======== Excerpted data
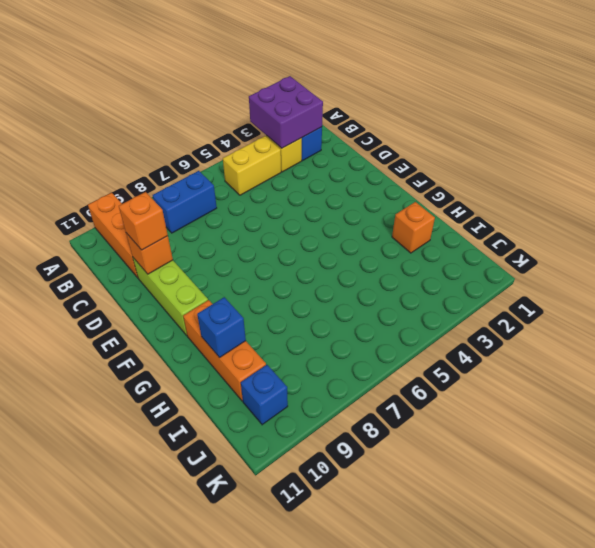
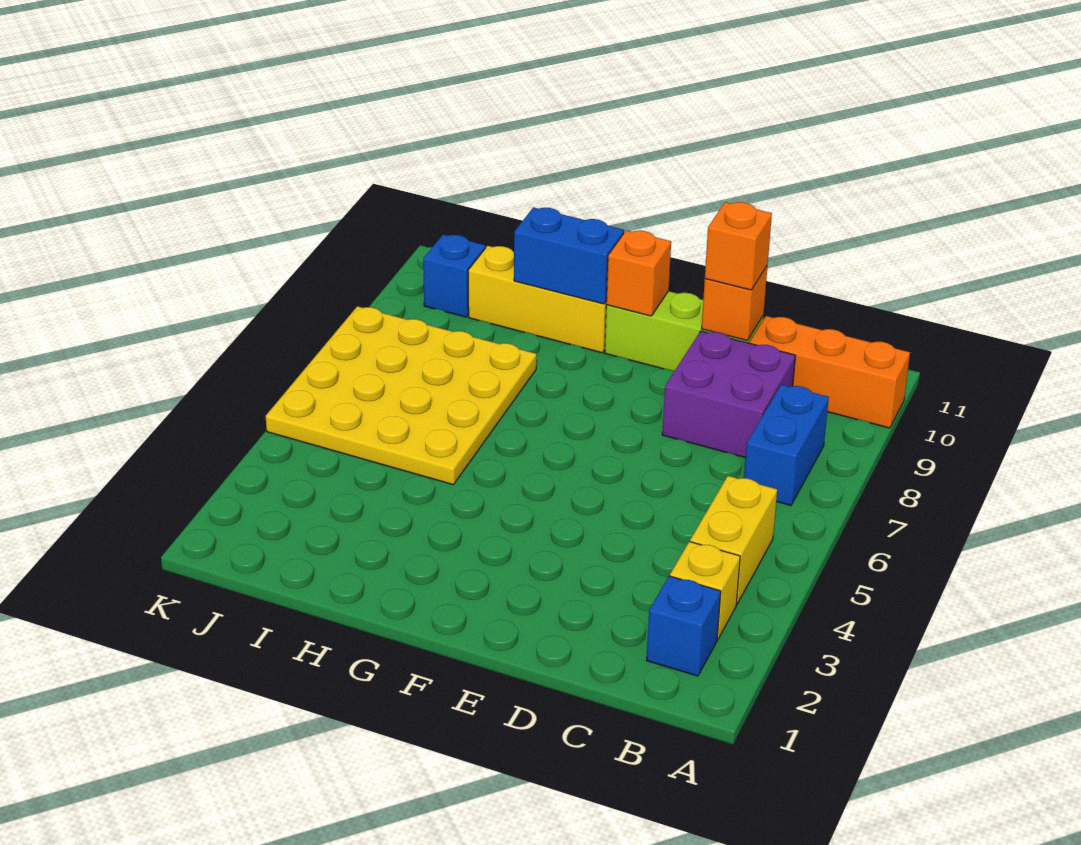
purple brick A2:B3 level 2 -> purple brick C8:D9 level 1
orange brick G10:I10 level 1 -> yellow brick G10:I10 level 1
orange brick H2 level 1 -> orange brick F10 level 2
none -> yellow plate H5:K8 level 1
blue brick H10 level 2 -> blue brick G10:H10 level 2

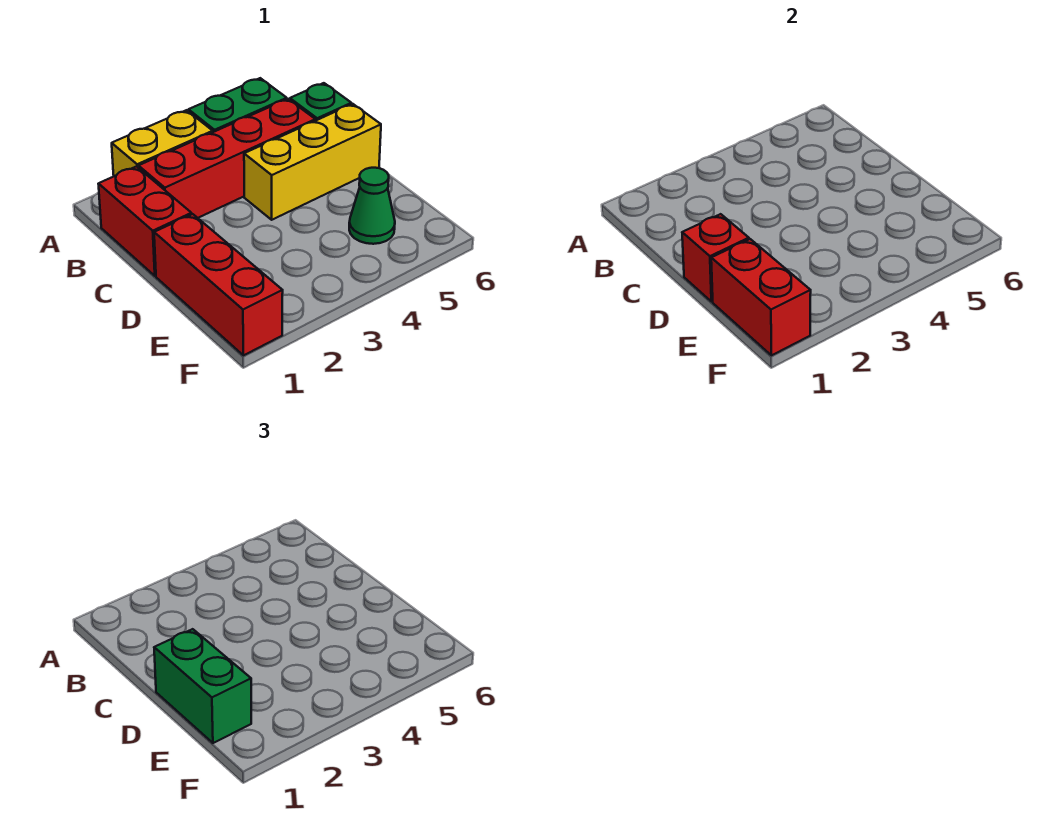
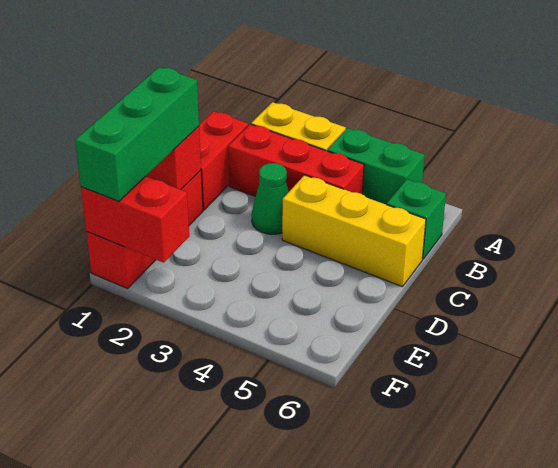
red brick B2:B5 level 1 -> red brick B2:B4 level 1
green brick D1:E1 level 3 -> green brick D1:F1 level 3
red brick E1:F1 level 2 -> red brick F1:F2 level 2
green cone E5 level 1 -> green cone C3 level 1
================
§ **Task to carry out**:
The records above must be repeated in full and exactly, but without any of the pictures.

§ **Response**:
purple brick A2:B3 level 2 -> purple brick C8:D9 level 1
orange brick G10:I10 level 1 -> yellow brick G10:I10 level 1
orange brick H2 level 1 -> orange brick F10 level 2
none -> yellow plate H5:K8 level 1
blue brick H10 level 2 -> blue brick G10:H10 level 2

red brick B2:B5 level 1 -> red brick B2:B4 level 1
green brick D1:E1 level 3 -> green brick D1:F1 level 3
red brick E1:F1 level 2 -> red brick F1:F2 level 2
green cone E5 level 1 -> green cone C3 level 1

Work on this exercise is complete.